AIM OF THE TASK: From the line holding "D1: zener (A" through the line holding "U2: ESP-12E -> ESP-12F" below, write out every line exactly; include both of those lines and drop the pictures.

TASK INPUTS:
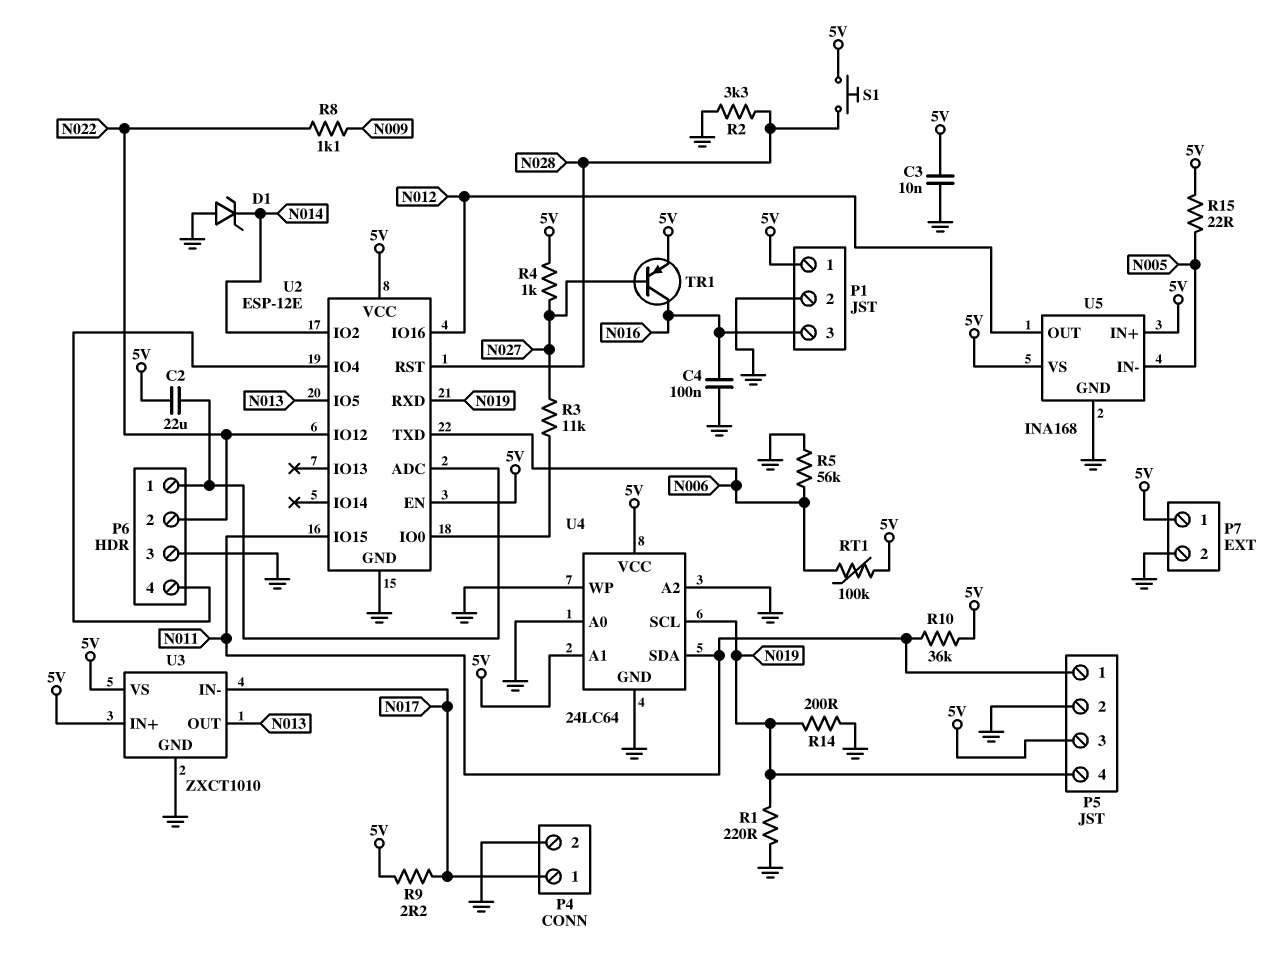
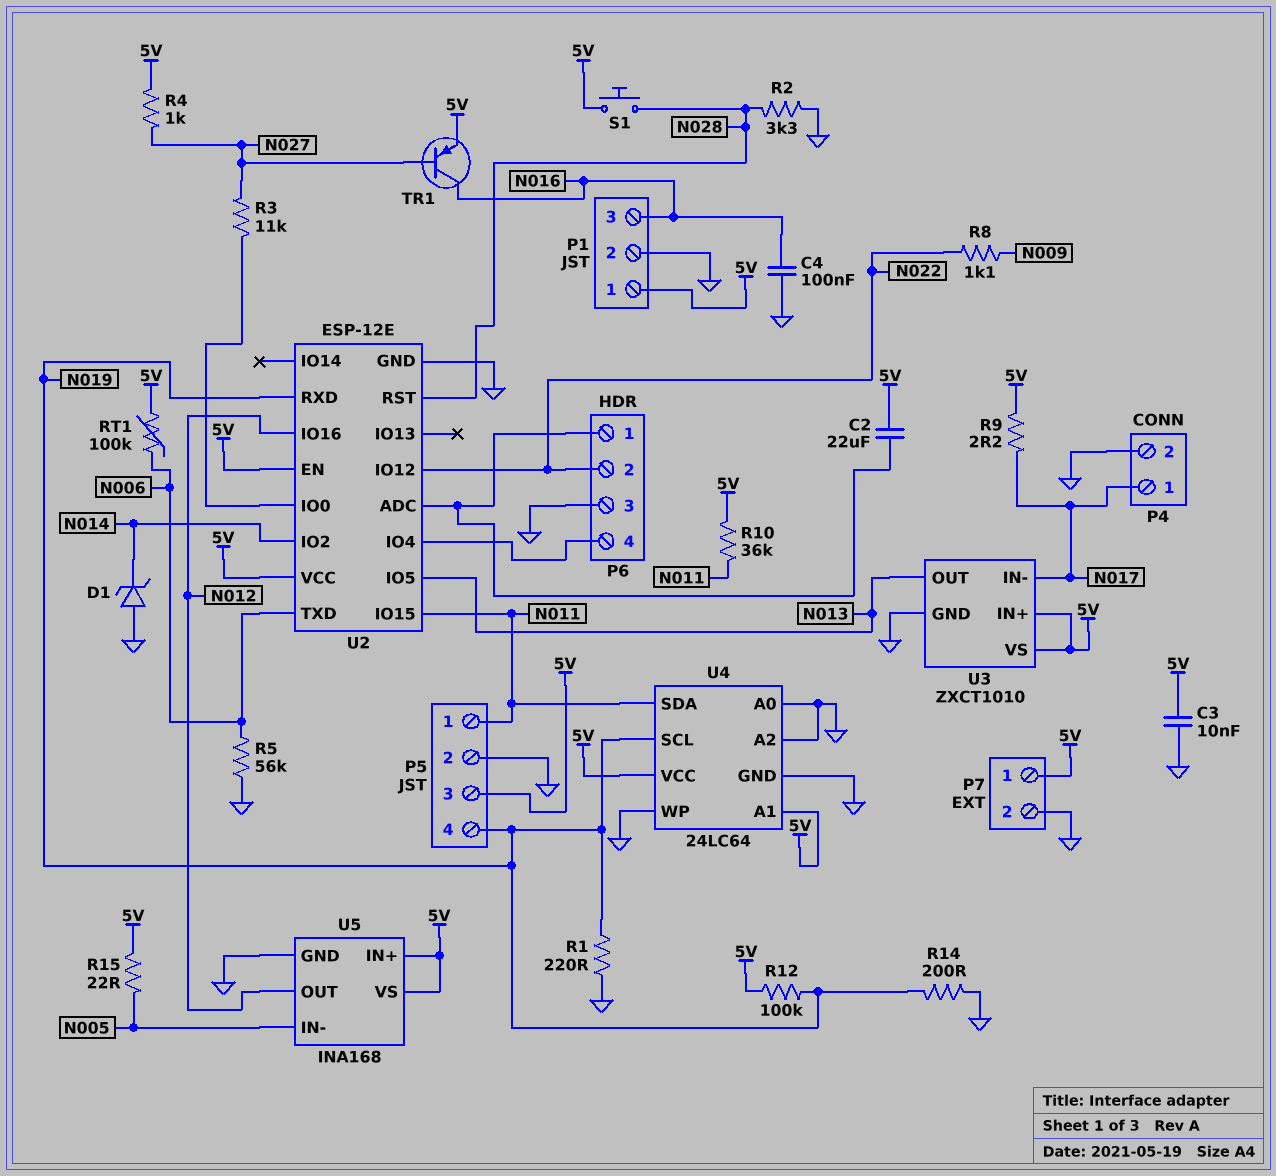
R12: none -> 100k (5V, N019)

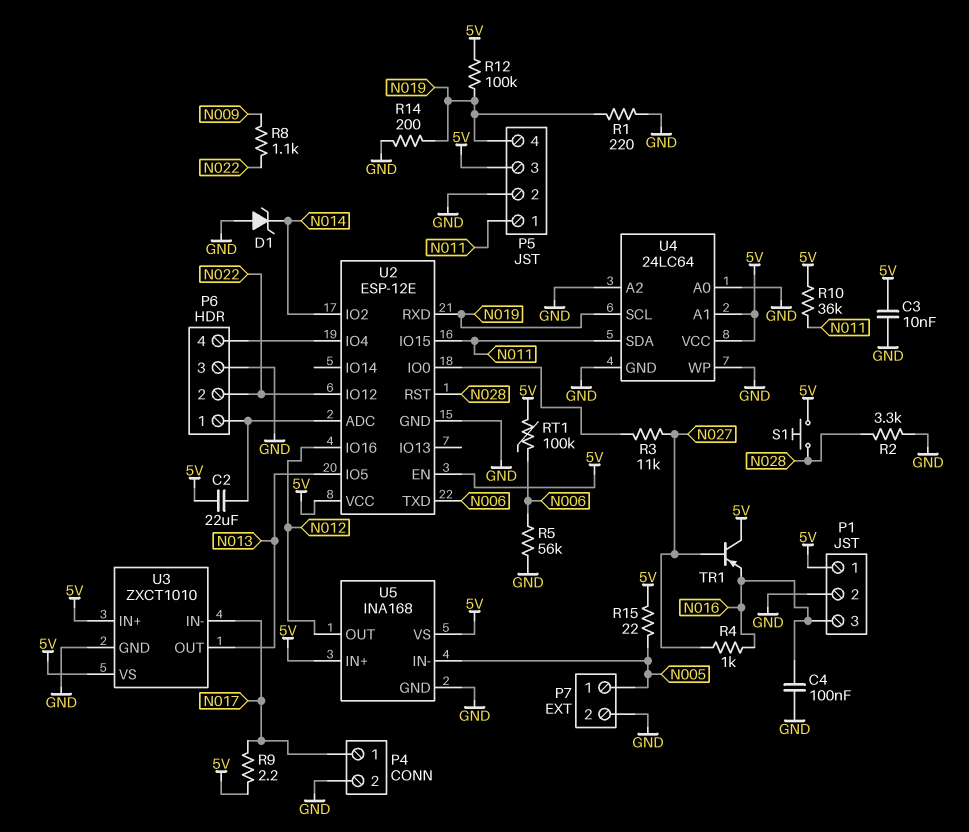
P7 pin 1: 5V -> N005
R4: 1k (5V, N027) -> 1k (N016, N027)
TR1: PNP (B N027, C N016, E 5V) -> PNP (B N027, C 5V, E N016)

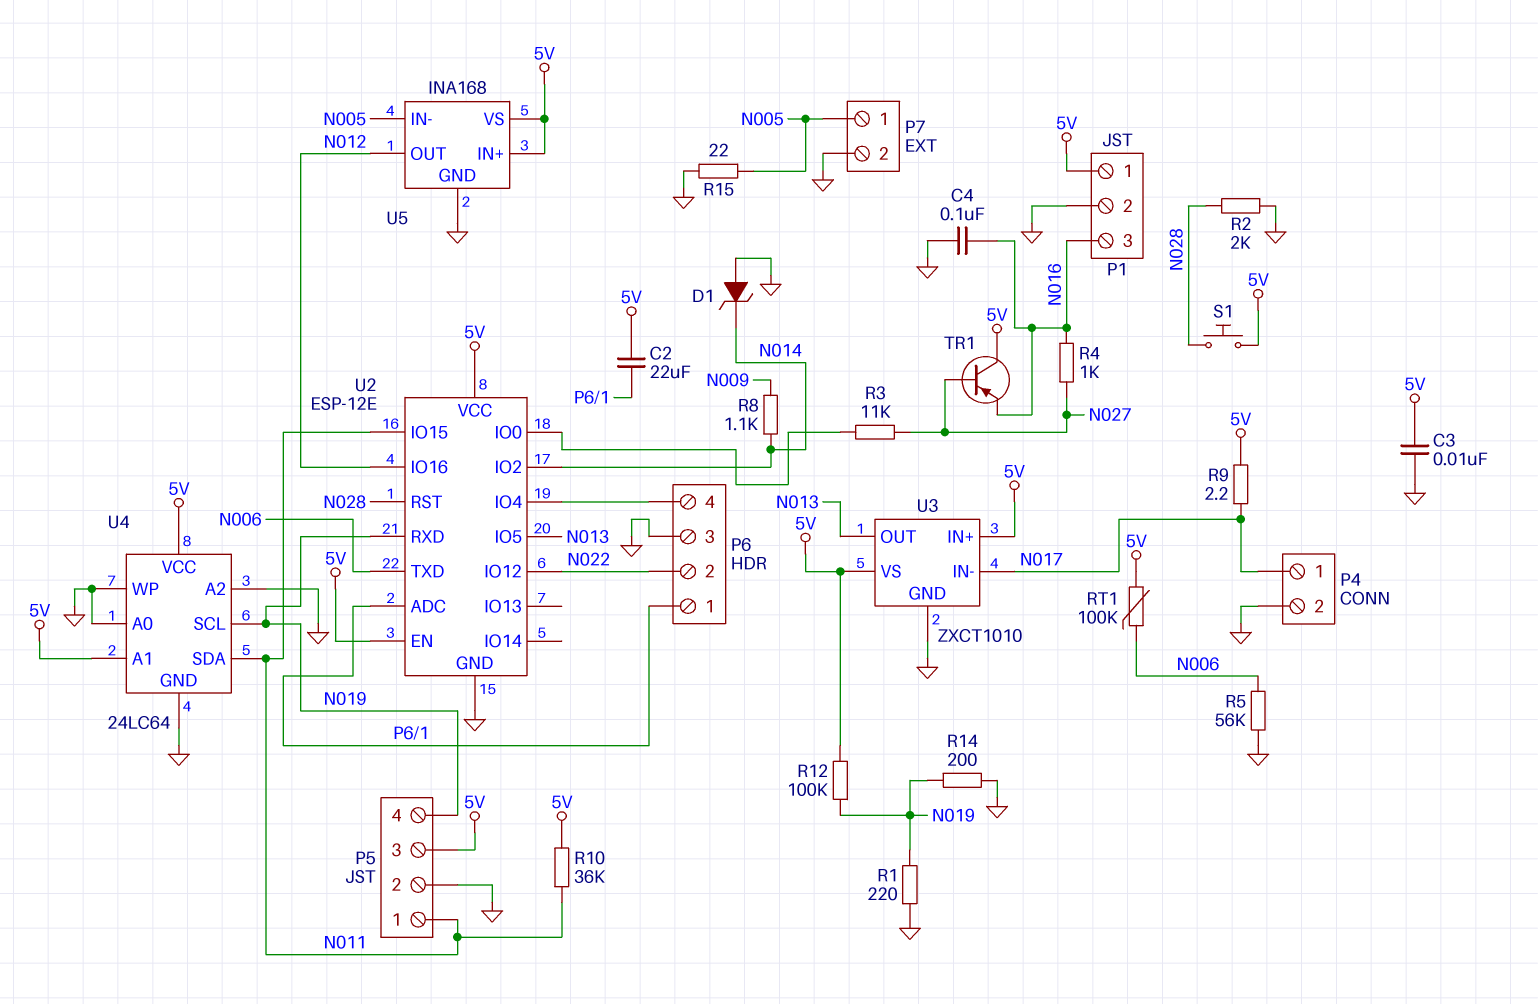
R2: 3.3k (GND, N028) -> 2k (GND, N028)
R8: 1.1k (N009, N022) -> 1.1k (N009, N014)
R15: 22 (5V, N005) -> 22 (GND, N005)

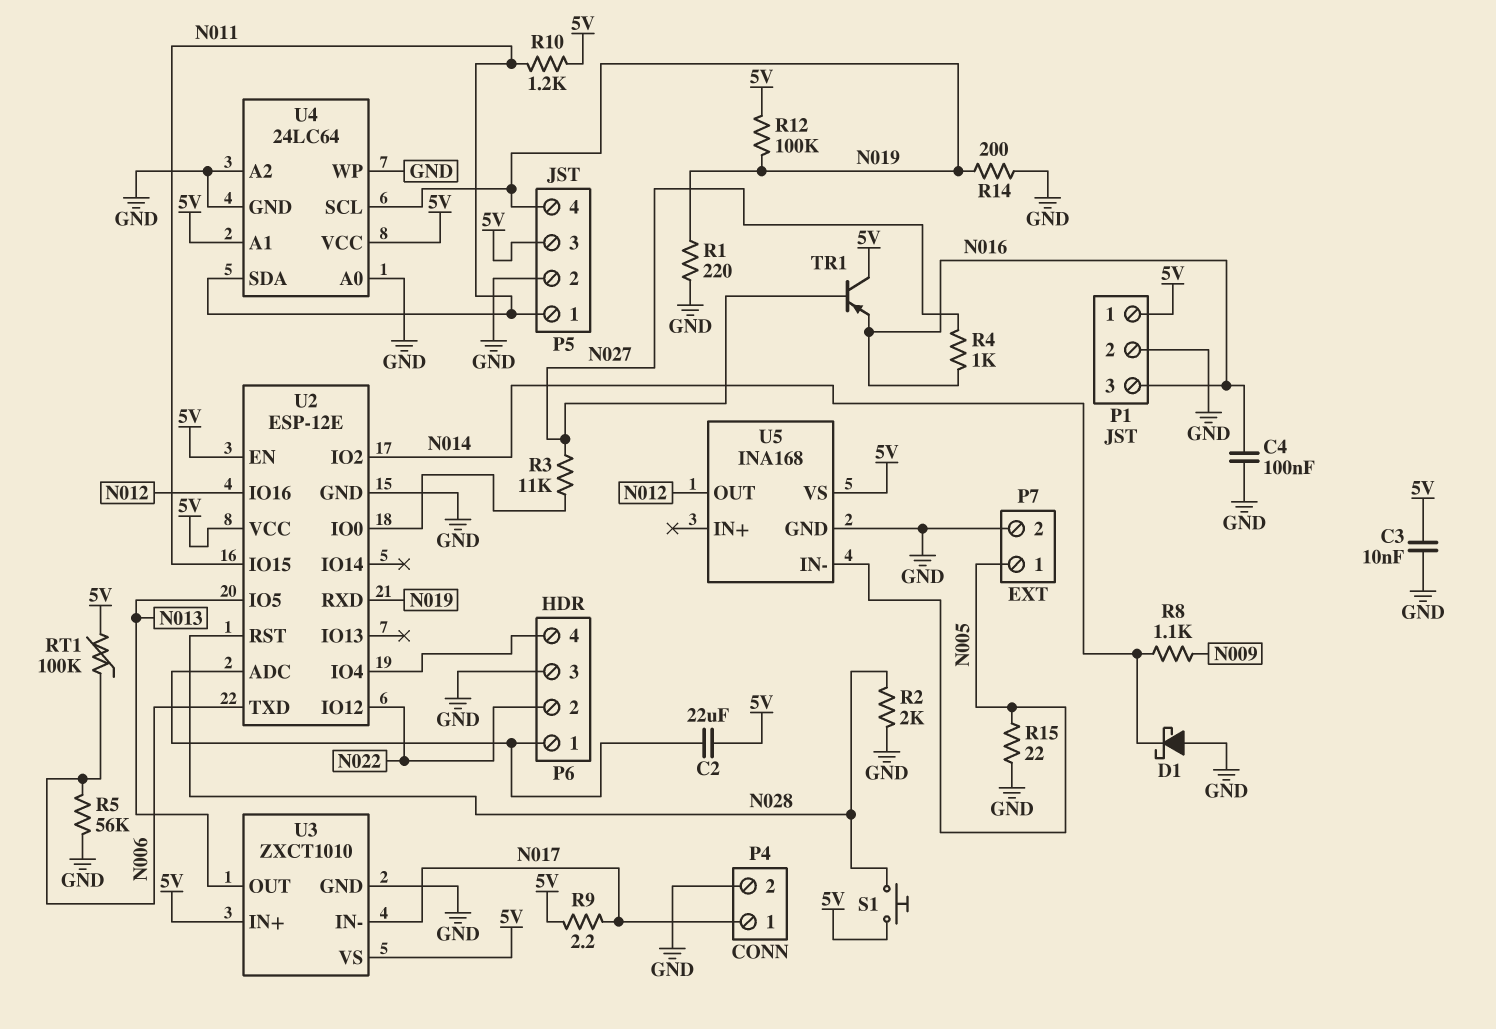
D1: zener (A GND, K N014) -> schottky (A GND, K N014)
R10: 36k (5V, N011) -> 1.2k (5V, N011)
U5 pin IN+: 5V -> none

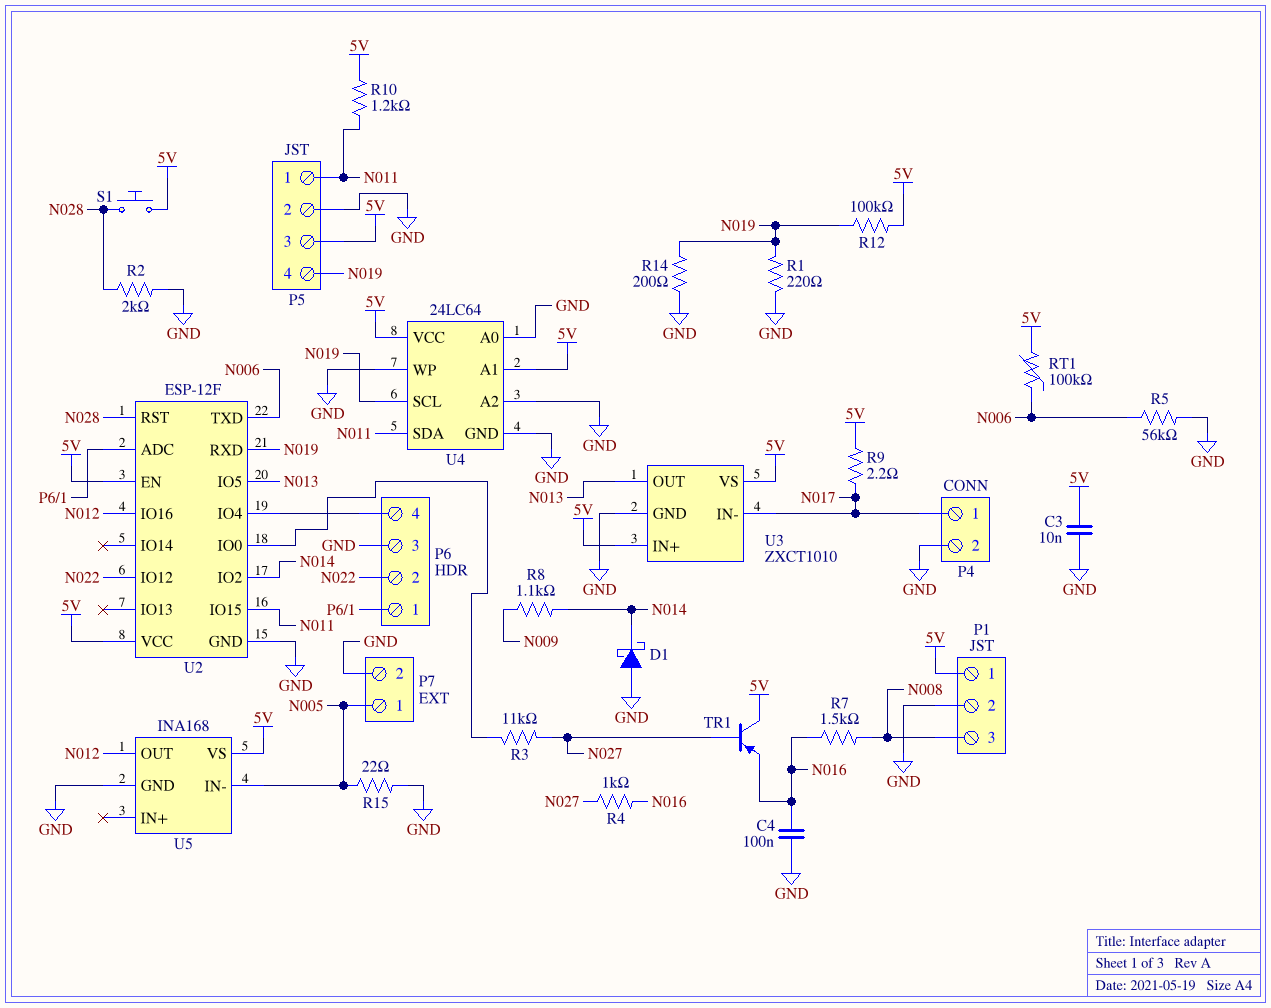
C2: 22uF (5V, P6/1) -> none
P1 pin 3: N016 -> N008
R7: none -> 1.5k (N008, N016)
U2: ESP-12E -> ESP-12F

* * *

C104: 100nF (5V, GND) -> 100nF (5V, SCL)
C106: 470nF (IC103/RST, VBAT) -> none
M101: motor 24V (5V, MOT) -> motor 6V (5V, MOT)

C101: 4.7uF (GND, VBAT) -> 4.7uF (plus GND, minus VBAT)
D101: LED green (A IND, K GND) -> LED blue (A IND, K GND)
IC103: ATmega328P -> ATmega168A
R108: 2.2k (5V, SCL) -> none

EXERCISE RESULT:
D1: zener (A GND, K N014) -> schottky (A GND, K N014)
R10: 36k (5V, N011) -> 1.2k (5V, N011)
U5 pin IN+: 5V -> none

C2: 22uF (5V, P6/1) -> none
P1 pin 3: N016 -> N008
R7: none -> 1.5k (N008, N016)
U2: ESP-12E -> ESP-12F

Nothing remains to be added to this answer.